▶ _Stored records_
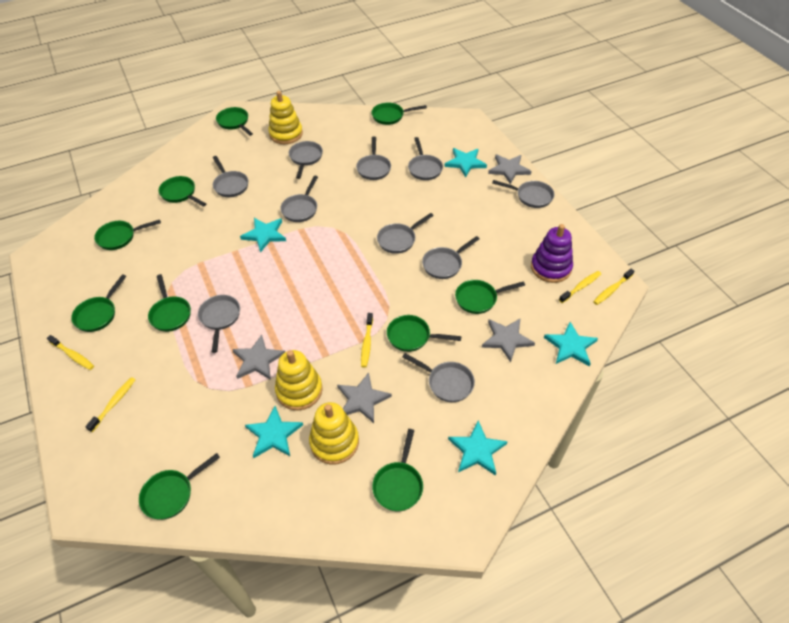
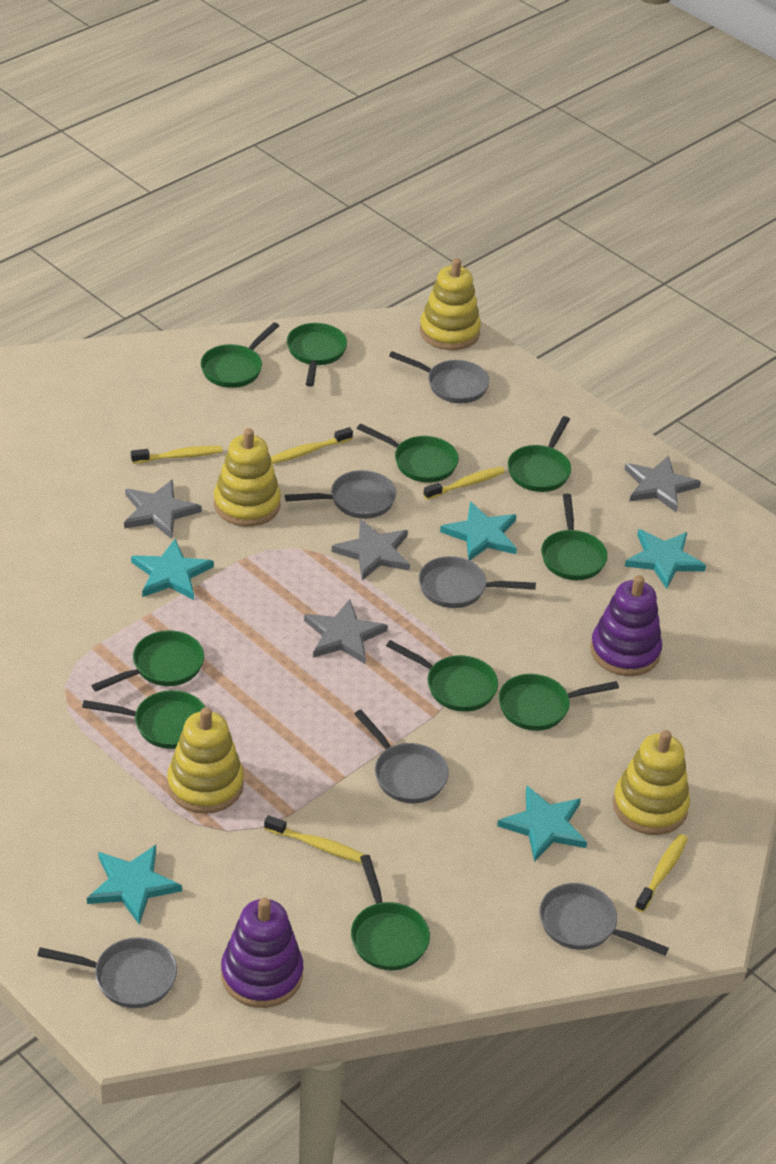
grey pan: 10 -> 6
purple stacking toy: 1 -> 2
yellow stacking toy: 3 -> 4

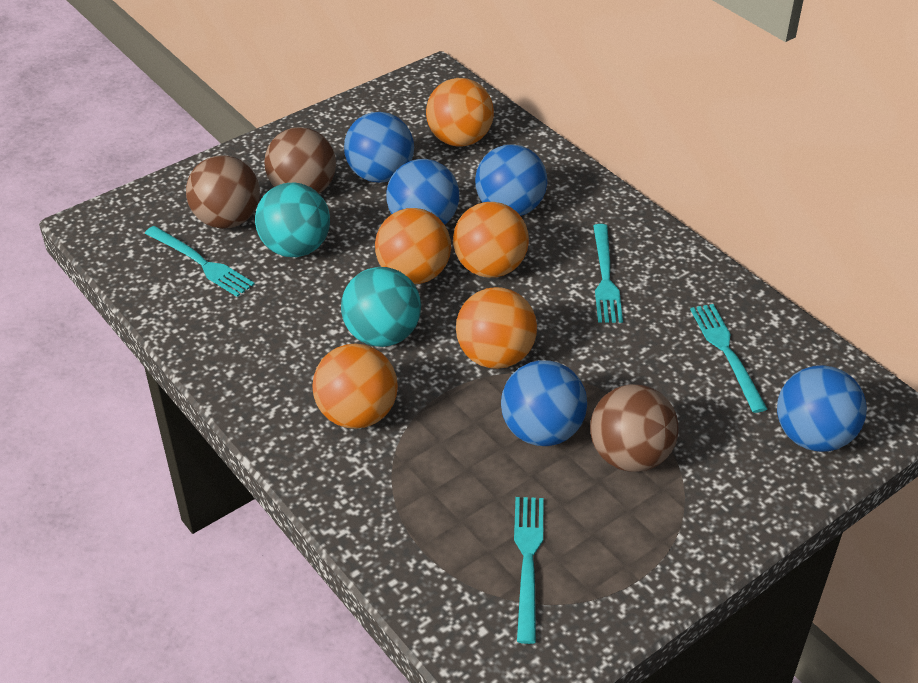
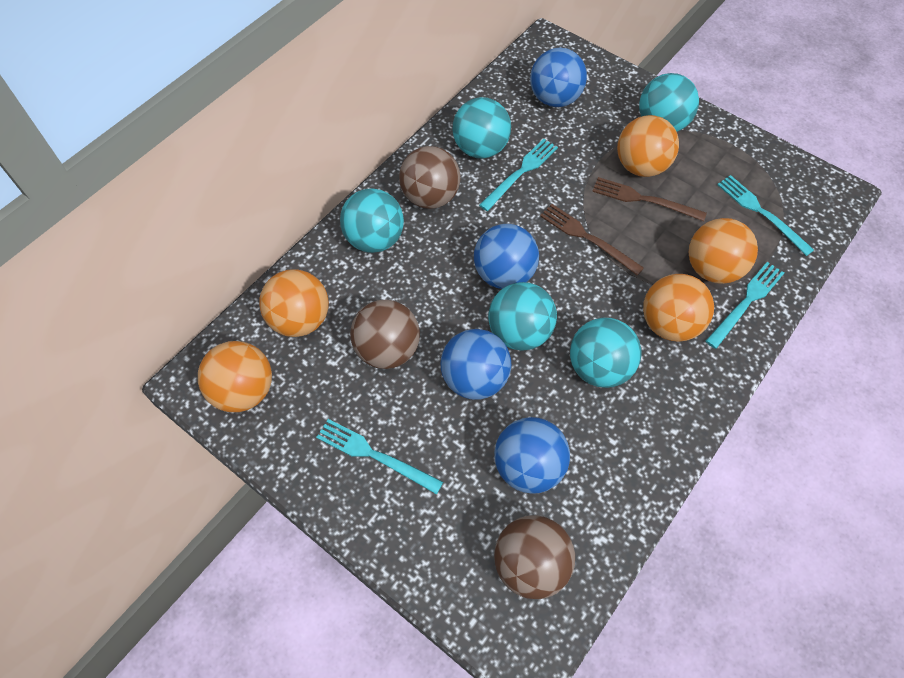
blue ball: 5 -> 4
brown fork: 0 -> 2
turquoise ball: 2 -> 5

▶ _PROBLEM REQUIREMENTS_
Read the entries and show each line that mentions "stacking".

▶ _OUTPUT OF THE TASK_
purple stacking toy: 1 -> 2
yellow stacking toy: 3 -> 4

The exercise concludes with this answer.